■ PROBLEM: Your answer should be one number, the count of lines in the records that carry the string "mushroom".

AVAILABLE DATA: Begin

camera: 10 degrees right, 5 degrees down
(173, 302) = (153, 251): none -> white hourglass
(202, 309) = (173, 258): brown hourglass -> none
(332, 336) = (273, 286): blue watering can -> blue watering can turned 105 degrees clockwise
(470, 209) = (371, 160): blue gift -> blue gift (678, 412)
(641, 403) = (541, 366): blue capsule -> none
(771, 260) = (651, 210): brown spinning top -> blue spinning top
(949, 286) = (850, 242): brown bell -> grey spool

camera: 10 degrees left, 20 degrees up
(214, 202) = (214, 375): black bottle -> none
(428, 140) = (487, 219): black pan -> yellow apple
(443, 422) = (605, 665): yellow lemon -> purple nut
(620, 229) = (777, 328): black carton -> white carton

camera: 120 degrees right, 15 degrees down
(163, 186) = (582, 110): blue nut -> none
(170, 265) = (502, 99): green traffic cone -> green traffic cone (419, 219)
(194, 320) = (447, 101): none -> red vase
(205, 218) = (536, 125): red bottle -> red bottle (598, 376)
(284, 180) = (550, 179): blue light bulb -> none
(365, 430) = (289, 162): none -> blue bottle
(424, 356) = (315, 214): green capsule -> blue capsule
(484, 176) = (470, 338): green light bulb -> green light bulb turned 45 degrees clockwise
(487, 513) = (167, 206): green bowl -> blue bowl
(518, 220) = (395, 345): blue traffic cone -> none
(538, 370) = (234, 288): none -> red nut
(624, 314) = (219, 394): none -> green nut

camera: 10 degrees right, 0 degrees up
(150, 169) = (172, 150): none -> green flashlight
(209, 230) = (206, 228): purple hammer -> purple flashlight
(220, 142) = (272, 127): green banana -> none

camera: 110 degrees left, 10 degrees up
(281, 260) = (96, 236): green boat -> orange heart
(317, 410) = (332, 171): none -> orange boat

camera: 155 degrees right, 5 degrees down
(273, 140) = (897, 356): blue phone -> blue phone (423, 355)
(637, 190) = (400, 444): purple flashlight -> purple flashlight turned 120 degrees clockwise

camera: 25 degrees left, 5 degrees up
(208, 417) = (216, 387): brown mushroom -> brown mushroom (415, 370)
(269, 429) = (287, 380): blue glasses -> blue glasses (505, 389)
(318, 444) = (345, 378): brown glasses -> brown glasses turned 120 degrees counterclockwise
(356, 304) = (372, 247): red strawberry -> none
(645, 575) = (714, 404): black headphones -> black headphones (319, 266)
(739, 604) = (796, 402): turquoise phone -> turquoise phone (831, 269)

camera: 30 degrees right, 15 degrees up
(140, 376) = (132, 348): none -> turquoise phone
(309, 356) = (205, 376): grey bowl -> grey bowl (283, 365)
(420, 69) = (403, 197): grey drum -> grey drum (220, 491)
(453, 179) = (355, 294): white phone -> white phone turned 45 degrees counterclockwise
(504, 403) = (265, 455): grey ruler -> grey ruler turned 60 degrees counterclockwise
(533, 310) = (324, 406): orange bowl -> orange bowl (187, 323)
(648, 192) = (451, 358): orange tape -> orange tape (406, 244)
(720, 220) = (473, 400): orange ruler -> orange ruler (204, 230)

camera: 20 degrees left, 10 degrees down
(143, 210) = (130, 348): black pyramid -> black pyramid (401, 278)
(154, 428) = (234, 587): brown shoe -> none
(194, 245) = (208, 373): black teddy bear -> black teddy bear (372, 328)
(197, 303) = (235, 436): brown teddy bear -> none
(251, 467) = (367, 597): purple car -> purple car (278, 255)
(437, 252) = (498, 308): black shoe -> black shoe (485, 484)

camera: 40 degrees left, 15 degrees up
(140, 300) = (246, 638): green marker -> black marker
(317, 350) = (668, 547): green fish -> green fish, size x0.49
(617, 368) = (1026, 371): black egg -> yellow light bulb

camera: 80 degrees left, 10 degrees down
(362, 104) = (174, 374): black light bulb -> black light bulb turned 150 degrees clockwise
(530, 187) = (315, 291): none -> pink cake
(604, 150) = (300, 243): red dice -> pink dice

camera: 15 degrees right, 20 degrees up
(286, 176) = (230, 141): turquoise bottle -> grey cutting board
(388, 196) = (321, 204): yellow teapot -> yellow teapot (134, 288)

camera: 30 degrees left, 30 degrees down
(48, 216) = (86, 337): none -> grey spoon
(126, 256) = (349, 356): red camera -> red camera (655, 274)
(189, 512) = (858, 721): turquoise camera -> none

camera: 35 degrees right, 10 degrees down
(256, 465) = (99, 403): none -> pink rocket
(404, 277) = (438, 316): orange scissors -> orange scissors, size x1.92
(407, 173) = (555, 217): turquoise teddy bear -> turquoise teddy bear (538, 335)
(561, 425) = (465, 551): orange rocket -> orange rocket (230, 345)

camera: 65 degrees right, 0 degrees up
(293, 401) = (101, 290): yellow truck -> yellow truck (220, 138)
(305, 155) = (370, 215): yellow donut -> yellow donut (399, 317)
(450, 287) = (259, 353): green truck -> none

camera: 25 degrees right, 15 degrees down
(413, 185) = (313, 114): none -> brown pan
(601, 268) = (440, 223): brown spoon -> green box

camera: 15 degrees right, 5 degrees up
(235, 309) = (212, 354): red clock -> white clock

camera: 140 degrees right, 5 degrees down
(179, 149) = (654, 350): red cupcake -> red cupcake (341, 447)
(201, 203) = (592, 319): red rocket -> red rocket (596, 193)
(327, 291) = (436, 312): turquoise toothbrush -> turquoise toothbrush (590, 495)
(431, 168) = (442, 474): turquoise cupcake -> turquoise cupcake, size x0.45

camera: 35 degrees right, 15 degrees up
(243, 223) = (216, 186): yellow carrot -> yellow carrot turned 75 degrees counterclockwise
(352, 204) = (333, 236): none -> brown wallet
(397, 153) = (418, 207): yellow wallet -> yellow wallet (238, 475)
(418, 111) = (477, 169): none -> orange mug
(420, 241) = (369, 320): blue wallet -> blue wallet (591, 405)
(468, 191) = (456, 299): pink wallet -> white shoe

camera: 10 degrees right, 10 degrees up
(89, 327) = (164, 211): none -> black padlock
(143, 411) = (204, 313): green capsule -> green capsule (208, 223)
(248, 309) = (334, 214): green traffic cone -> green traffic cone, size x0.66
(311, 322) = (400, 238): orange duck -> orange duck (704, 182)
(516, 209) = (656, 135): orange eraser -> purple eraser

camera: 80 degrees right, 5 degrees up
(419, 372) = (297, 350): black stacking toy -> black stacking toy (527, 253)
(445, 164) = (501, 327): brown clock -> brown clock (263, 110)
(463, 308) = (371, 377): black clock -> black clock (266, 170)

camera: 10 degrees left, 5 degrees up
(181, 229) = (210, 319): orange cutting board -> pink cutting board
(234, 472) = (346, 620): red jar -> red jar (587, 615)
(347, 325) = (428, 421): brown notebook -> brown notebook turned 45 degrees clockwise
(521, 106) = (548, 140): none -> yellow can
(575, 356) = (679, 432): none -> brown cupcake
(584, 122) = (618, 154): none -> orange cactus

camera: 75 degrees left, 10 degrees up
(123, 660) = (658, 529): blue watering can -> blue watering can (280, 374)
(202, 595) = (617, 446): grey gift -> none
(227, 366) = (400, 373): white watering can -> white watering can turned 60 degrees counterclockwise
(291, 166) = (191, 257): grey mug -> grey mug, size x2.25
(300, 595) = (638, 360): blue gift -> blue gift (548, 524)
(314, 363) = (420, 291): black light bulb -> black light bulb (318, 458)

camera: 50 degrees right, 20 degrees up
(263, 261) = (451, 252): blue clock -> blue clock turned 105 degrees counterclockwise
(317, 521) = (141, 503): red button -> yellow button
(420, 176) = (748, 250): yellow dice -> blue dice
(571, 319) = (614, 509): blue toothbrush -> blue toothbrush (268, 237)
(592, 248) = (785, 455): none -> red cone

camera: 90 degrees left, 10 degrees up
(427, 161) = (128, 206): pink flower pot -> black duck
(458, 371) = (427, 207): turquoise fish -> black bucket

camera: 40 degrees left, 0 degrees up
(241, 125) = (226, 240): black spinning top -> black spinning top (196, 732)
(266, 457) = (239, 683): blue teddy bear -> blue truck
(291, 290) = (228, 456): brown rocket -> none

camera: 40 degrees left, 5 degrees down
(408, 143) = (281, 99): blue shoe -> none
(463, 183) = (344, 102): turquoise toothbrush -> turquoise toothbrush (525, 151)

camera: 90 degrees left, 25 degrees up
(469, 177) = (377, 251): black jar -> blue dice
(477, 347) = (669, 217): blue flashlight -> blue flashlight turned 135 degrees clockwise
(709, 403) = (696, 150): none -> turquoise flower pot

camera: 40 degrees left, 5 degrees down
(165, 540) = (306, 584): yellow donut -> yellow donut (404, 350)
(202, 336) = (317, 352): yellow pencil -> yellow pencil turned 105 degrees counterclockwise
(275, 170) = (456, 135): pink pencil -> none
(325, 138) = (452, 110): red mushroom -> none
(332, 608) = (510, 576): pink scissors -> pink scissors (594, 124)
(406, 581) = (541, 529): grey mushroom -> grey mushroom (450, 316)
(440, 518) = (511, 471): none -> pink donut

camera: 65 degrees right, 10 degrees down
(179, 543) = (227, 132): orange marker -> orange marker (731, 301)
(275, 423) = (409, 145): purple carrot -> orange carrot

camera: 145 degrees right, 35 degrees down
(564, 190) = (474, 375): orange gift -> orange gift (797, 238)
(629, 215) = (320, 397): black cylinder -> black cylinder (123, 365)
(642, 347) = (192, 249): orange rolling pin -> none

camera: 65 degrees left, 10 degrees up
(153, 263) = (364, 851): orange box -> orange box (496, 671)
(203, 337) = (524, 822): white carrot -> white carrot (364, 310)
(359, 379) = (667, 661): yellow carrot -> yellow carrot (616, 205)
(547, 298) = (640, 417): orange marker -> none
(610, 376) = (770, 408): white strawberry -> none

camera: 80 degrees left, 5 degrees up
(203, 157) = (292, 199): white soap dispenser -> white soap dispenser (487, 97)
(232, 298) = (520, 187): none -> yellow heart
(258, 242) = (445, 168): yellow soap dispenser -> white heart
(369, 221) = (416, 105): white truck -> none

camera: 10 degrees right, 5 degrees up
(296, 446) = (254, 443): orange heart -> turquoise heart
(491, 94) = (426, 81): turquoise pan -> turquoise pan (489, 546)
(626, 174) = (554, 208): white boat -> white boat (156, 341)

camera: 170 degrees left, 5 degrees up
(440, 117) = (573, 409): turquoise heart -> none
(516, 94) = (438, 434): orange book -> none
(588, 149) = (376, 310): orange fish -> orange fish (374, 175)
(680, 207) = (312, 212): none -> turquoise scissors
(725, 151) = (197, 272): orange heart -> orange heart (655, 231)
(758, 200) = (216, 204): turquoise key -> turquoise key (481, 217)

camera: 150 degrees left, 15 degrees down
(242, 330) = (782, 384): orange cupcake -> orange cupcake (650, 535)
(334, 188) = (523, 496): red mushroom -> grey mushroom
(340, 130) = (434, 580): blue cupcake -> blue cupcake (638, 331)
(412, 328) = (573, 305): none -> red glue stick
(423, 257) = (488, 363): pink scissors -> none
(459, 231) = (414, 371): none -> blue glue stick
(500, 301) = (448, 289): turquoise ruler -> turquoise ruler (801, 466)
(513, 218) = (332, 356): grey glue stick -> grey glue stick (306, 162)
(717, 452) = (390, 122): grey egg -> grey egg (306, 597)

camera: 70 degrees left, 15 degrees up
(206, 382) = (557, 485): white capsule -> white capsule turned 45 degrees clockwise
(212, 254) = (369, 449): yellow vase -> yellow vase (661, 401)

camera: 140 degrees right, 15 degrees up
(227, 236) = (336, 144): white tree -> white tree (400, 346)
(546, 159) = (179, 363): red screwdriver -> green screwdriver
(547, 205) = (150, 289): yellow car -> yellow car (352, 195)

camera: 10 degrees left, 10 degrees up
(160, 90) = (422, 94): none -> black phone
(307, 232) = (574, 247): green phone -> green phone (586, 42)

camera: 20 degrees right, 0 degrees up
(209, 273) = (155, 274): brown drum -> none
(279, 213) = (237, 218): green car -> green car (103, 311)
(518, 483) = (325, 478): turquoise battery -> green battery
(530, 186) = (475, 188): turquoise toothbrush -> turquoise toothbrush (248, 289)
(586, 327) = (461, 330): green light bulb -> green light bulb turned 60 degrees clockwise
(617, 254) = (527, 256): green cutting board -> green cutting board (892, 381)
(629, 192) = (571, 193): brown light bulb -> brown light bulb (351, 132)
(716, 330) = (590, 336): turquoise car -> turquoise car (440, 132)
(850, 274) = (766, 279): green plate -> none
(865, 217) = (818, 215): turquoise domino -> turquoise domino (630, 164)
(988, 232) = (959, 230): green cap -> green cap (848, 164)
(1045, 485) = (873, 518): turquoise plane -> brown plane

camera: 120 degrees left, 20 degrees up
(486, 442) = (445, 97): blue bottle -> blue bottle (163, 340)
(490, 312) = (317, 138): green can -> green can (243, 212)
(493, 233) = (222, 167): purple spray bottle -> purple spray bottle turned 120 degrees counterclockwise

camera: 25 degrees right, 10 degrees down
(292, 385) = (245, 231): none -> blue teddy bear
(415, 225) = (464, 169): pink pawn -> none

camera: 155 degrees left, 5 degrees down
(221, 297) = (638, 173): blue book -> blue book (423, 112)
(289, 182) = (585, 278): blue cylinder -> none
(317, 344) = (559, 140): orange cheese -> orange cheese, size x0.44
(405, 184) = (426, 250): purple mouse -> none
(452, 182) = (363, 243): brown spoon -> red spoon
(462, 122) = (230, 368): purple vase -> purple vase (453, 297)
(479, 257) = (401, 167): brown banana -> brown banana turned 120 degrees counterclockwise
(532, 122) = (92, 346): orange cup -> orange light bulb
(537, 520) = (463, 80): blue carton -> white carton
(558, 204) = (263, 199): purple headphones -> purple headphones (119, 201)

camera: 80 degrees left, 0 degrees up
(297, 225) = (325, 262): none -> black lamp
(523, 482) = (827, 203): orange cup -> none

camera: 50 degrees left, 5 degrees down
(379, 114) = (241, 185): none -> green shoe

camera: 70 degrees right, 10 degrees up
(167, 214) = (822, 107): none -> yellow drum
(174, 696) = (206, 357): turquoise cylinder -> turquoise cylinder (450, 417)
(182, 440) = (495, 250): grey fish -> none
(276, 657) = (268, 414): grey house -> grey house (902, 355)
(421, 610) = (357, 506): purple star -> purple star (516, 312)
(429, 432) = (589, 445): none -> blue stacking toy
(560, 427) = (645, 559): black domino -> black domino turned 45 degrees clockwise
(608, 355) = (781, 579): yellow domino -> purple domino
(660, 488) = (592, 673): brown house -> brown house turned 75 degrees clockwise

AVAILABLE DATA: End

■ EXERCISE RESULT: 4